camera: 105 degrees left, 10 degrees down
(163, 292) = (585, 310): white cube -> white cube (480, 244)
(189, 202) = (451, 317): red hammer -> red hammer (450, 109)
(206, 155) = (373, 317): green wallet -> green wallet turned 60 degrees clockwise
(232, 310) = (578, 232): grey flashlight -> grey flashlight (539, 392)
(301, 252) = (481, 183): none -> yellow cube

※

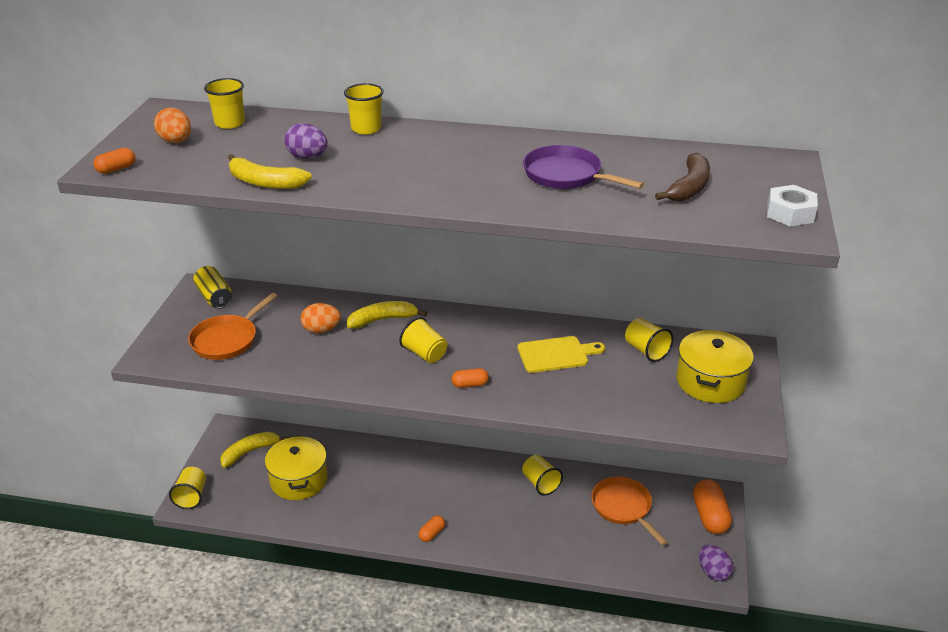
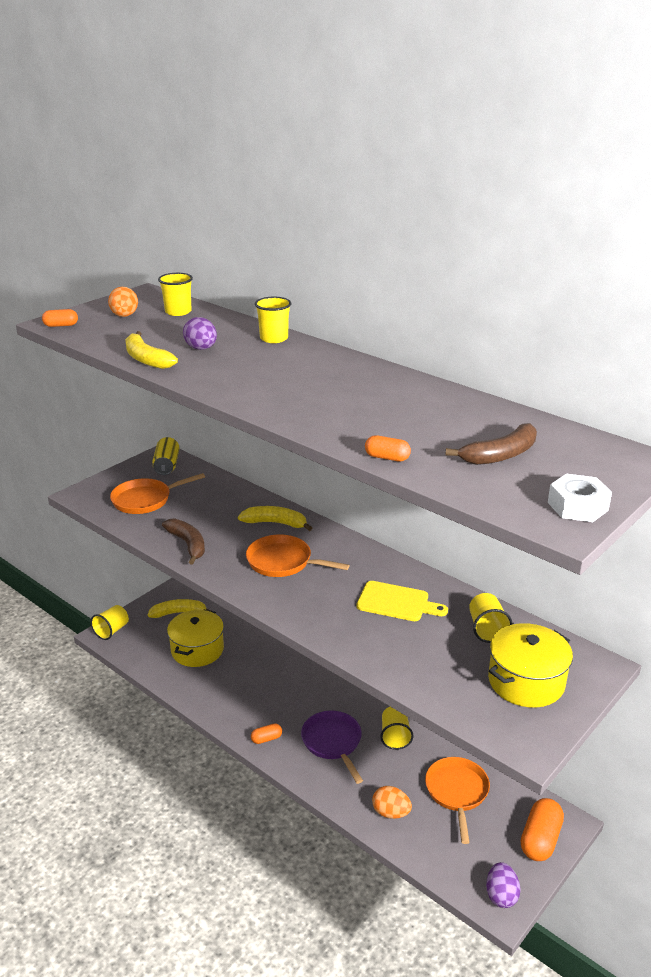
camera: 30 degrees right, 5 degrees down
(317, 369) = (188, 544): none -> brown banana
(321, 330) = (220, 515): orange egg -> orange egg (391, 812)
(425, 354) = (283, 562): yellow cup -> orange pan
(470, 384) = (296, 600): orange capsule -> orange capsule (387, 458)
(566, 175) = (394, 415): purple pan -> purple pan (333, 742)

※

_EXERCISE BRIEF:_ Could you return exactly the stretch of the data above that starts at the line with "camera: 105 degrees left, 10 degrees down" and ends at the line with "(301, 252) = (481, 183): none -> yellow cube", both lines included?

_RESULT OF THE TASK:_
camera: 105 degrees left, 10 degrees down
(163, 292) = (585, 310): white cube -> white cube (480, 244)
(189, 202) = (451, 317): red hammer -> red hammer (450, 109)
(206, 155) = (373, 317): green wallet -> green wallet turned 60 degrees clockwise
(232, 310) = (578, 232): grey flashlight -> grey flashlight (539, 392)
(301, 252) = (481, 183): none -> yellow cube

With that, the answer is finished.